• [ABOUT THIS EXERCISE]: Beginning at the line that includes "white brick A7:A8" in the entries below, print each line exactly as it appears, through the last one.

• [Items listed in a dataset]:
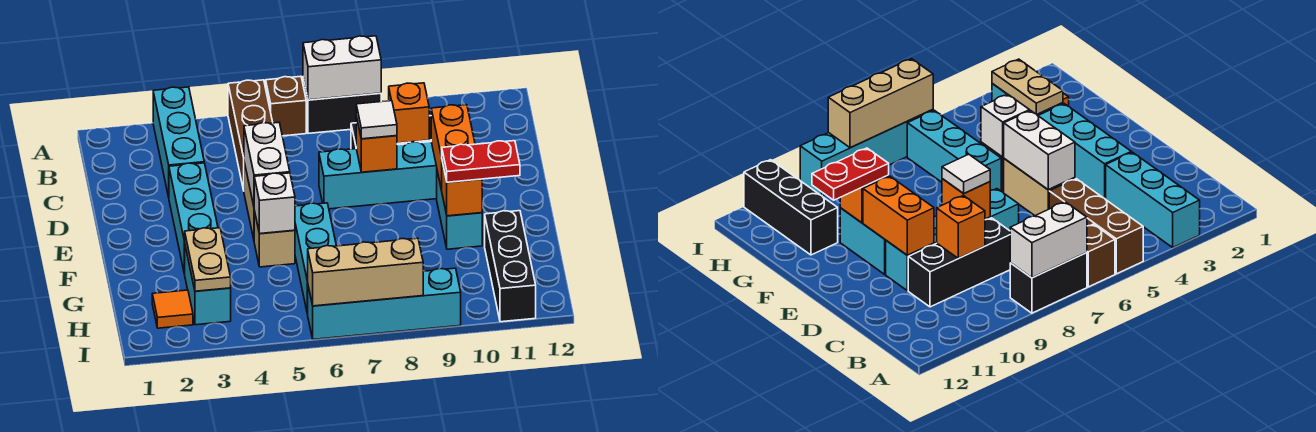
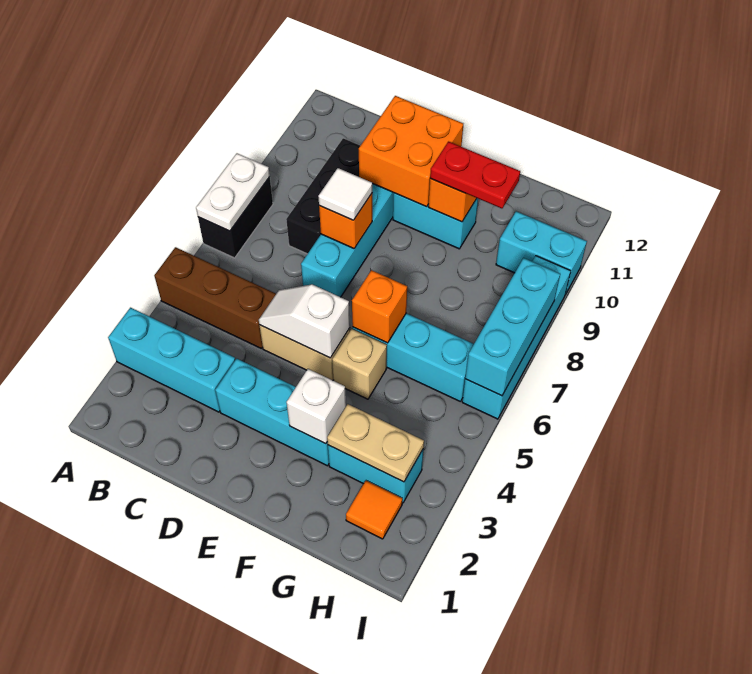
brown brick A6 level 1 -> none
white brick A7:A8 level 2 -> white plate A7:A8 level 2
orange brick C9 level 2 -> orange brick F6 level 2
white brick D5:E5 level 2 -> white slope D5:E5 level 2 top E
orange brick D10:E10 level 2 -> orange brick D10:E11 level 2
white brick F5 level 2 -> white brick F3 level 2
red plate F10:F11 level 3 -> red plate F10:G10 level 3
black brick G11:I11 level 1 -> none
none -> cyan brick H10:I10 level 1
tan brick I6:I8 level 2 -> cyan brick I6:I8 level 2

• [OUTPUT BELOW]:
white brick A7:A8 level 2 -> white plate A7:A8 level 2
orange brick C9 level 2 -> orange brick F6 level 2
white brick D5:E5 level 2 -> white slope D5:E5 level 2 top E
orange brick D10:E10 level 2 -> orange brick D10:E11 level 2
white brick F5 level 2 -> white brick F3 level 2
red plate F10:F11 level 3 -> red plate F10:G10 level 3
black brick G11:I11 level 1 -> none
none -> cyan brick H10:I10 level 1
tan brick I6:I8 level 2 -> cyan brick I6:I8 level 2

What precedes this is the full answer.